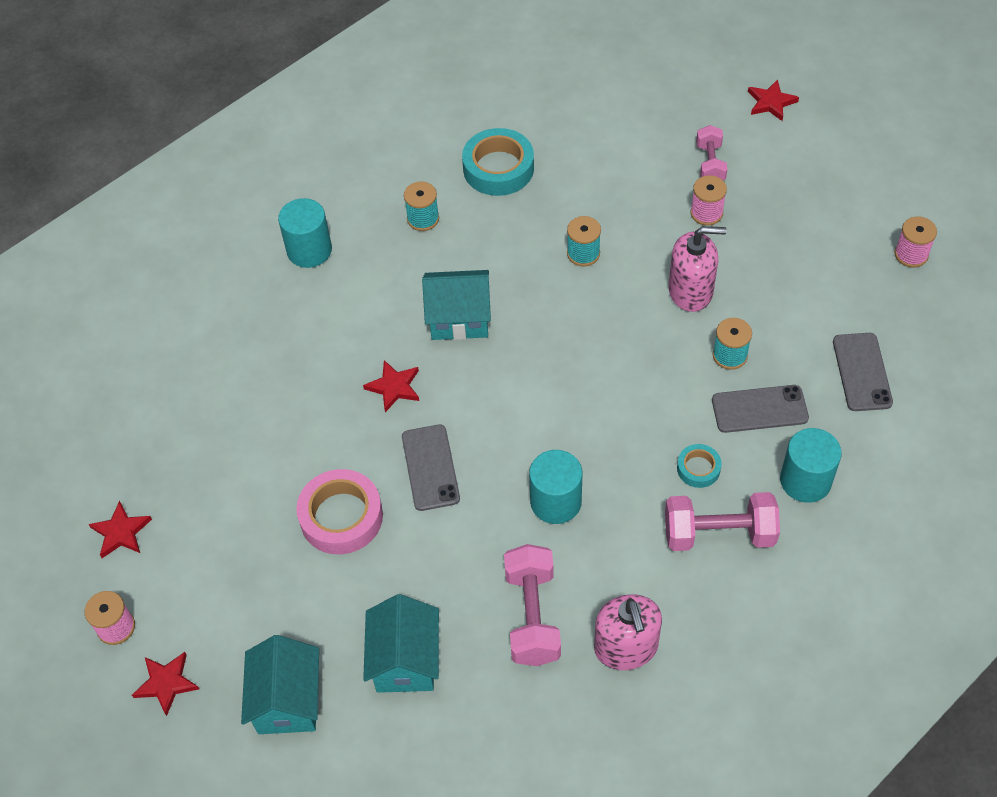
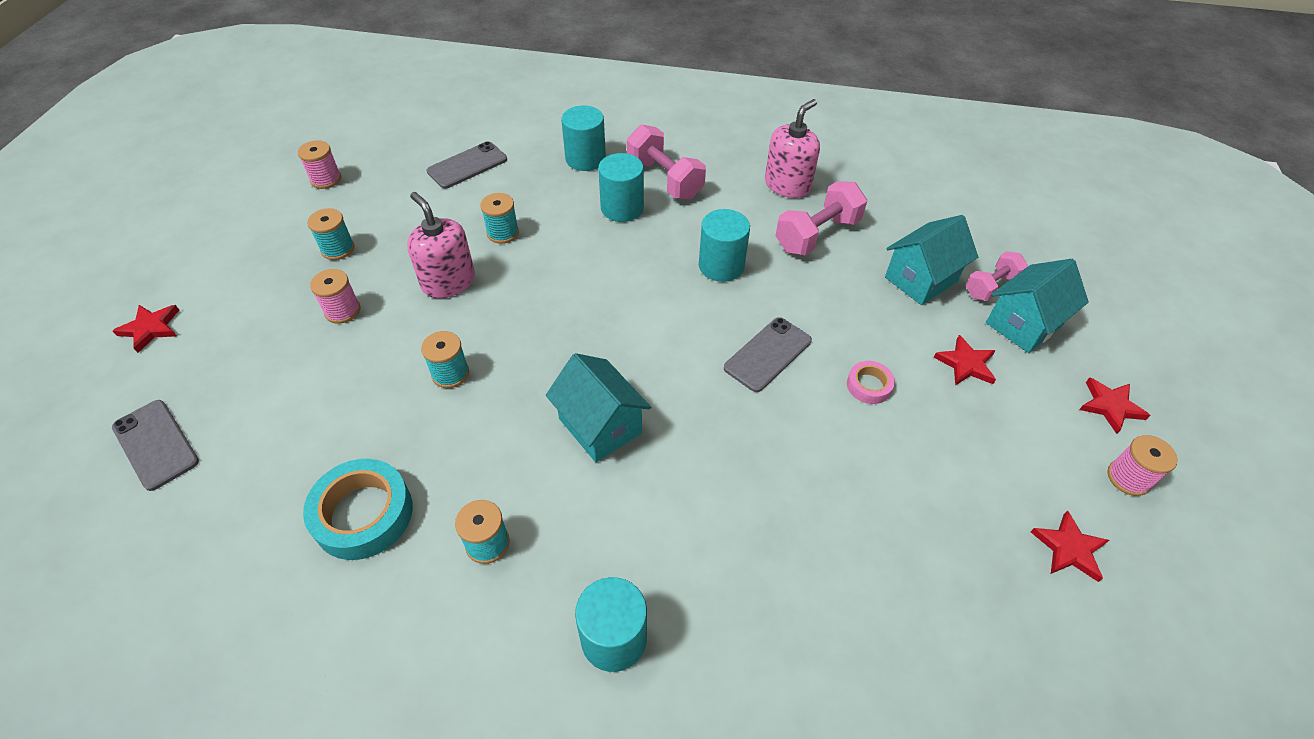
camera: 130 degrees left, 5 degrees down
(341, 517) = (869, 385): pink tape -> pink tape, size x0.52
(394, 387) = (717, 429): red star -> red star (966, 364)
(698, 468) = (622, 208): turquoise tape -> turquoise cylinder
(710, 164) = (269, 336): pink dumbbell -> pink dumbbell (991, 286)
(759, 409) = (542, 199): grey phone -> grey phone (155, 444)
(792, 233) = (338, 249): none -> turquoise spool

● Your goal: All lines from the line holding "(710, 164) = (269, 336): pink" through the end of the records above need to be transcribed exactly, and no other text should appear.

● Written solution:
(710, 164) = (269, 336): pink dumbbell -> pink dumbbell (991, 286)
(759, 409) = (542, 199): grey phone -> grey phone (155, 444)
(792, 233) = (338, 249): none -> turquoise spool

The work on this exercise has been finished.